Task requirements: Pull every line that holds the word "microSD" from the entries.

[Given records]

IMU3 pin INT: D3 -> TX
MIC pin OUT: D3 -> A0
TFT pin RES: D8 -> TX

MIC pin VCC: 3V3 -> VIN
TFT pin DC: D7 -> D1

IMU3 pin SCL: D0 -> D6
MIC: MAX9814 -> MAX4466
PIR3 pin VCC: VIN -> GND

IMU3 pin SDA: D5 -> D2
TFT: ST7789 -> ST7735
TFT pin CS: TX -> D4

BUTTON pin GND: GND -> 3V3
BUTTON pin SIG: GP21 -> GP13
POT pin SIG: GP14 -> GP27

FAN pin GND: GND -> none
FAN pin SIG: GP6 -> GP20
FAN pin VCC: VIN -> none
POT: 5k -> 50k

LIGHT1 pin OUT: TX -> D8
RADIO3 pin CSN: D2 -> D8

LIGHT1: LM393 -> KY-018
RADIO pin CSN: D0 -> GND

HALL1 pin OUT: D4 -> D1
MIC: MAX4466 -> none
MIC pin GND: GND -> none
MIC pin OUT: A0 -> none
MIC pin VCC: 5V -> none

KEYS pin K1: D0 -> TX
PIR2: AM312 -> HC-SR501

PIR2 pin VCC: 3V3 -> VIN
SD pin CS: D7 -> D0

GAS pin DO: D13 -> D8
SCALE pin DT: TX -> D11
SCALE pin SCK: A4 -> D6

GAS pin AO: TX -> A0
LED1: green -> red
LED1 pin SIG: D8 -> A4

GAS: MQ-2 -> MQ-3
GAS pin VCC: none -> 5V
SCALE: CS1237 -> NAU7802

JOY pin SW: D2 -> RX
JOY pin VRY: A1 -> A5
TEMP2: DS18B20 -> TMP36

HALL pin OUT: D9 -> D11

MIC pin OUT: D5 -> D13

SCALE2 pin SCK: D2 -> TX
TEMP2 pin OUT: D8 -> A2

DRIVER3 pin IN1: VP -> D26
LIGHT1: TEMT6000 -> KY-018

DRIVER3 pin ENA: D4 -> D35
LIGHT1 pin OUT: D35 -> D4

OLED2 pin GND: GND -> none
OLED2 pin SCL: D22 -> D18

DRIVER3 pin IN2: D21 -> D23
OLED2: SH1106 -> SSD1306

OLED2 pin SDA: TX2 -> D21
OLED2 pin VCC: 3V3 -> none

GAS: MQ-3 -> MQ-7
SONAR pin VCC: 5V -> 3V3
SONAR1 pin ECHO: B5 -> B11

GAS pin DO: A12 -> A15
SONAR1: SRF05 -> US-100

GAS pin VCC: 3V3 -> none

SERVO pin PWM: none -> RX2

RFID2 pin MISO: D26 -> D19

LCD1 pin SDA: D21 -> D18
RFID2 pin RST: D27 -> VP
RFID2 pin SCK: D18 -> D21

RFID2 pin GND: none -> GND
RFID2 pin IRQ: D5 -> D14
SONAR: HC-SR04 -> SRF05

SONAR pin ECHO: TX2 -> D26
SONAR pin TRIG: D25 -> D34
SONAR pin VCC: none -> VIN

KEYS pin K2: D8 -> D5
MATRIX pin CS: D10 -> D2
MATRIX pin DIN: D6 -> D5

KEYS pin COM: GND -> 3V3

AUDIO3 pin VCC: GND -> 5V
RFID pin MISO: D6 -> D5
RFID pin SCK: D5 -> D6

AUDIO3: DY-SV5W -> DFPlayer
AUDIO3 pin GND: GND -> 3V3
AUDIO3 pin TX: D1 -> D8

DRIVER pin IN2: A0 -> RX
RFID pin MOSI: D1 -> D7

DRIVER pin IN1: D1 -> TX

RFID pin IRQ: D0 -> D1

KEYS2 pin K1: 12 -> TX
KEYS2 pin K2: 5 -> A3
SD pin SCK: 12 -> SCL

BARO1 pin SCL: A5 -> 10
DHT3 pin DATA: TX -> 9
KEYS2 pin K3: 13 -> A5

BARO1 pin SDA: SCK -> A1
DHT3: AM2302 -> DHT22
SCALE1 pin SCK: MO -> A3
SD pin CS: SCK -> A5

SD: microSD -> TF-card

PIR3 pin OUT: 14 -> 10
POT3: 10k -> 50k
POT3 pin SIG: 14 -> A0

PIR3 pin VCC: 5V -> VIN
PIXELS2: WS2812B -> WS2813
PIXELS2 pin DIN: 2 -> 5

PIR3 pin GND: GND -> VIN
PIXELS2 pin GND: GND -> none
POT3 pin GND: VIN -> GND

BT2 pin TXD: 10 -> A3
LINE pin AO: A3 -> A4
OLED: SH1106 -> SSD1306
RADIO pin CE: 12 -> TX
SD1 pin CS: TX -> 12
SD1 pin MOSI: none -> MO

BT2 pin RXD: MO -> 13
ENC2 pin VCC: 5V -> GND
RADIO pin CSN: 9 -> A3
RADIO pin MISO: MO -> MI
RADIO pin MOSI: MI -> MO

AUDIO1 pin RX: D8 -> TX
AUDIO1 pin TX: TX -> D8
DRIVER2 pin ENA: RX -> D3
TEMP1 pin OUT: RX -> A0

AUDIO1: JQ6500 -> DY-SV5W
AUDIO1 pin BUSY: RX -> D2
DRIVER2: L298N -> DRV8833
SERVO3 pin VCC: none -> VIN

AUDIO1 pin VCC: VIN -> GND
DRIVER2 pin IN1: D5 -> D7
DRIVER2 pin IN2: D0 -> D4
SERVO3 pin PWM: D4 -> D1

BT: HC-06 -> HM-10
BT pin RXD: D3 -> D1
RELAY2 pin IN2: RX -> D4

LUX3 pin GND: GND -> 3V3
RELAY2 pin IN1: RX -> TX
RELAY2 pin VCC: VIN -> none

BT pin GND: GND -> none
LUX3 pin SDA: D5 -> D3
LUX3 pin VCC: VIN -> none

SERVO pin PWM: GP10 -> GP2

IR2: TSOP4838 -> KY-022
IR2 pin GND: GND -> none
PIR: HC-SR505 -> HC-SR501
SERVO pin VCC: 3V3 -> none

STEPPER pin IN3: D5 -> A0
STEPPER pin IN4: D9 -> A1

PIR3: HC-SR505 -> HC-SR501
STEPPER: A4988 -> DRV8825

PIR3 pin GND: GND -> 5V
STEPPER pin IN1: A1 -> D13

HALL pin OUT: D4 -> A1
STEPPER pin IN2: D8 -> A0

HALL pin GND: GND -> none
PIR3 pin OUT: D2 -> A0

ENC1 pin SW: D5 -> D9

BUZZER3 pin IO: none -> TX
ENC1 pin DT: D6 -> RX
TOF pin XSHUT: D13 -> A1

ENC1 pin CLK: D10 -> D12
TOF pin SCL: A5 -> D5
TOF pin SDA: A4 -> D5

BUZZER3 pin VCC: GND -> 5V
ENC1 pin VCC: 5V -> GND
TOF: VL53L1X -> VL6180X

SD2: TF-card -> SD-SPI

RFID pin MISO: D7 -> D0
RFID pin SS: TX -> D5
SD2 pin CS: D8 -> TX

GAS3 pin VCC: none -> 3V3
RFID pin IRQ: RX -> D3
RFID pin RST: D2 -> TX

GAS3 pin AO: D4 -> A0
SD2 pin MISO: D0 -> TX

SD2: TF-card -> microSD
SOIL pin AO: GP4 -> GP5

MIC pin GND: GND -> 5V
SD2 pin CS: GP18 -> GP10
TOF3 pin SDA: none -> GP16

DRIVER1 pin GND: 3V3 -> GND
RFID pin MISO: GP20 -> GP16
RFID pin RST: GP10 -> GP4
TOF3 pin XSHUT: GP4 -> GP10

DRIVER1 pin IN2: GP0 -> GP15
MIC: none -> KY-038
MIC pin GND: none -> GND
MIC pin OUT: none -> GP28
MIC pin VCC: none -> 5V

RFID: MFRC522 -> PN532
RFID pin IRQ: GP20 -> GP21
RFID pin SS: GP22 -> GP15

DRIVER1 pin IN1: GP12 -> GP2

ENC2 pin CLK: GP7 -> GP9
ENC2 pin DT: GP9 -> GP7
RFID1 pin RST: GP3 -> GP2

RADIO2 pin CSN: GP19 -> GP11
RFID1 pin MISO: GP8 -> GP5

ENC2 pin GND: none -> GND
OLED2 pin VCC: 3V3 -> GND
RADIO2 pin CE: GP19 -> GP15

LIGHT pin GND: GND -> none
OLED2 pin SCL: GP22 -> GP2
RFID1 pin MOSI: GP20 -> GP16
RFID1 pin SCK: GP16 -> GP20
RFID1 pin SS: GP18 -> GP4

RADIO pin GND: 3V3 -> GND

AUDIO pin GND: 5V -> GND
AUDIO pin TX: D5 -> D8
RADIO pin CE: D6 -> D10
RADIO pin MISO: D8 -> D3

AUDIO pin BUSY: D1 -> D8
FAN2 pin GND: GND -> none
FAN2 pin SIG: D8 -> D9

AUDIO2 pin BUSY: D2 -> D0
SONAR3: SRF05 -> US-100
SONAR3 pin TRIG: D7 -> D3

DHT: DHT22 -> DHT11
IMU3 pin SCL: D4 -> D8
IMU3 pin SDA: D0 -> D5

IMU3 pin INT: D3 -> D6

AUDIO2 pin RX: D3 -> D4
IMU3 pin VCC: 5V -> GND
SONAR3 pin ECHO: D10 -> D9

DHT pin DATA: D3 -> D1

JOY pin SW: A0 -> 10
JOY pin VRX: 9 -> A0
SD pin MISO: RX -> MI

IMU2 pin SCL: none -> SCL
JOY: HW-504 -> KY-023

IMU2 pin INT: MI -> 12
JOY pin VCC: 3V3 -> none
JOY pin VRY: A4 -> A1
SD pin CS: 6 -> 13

[/Given records]

Result of the exercise:
SD: microSD -> TF-card
SD2: TF-card -> microSD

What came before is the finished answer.